DIRECTIONS FOR THIS TASK:
Every line of the material is to be given again exactly.

DATA EXTRACT:
^^^^^^^^^^^^^^^^

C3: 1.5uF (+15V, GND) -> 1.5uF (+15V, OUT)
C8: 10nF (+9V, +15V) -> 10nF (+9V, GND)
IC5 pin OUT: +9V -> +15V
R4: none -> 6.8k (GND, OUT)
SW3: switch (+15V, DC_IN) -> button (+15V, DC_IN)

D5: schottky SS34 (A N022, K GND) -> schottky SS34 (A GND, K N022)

^^^^^^^^^^^^^^^^

RESPONSE BOX:
C3: 1.5uF (+15V, GND) -> 1.5uF (+15V, OUT)
C8: 10nF (+9V, +15V) -> 10nF (+9V, GND)
IC5 pin OUT: +9V -> +15V
R4: none -> 6.8k (GND, OUT)
SW3: switch (+15V, DC_IN) -> button (+15V, DC_IN)

D5: schottky SS34 (A N022, K GND) -> schottky SS34 (A GND, K N022)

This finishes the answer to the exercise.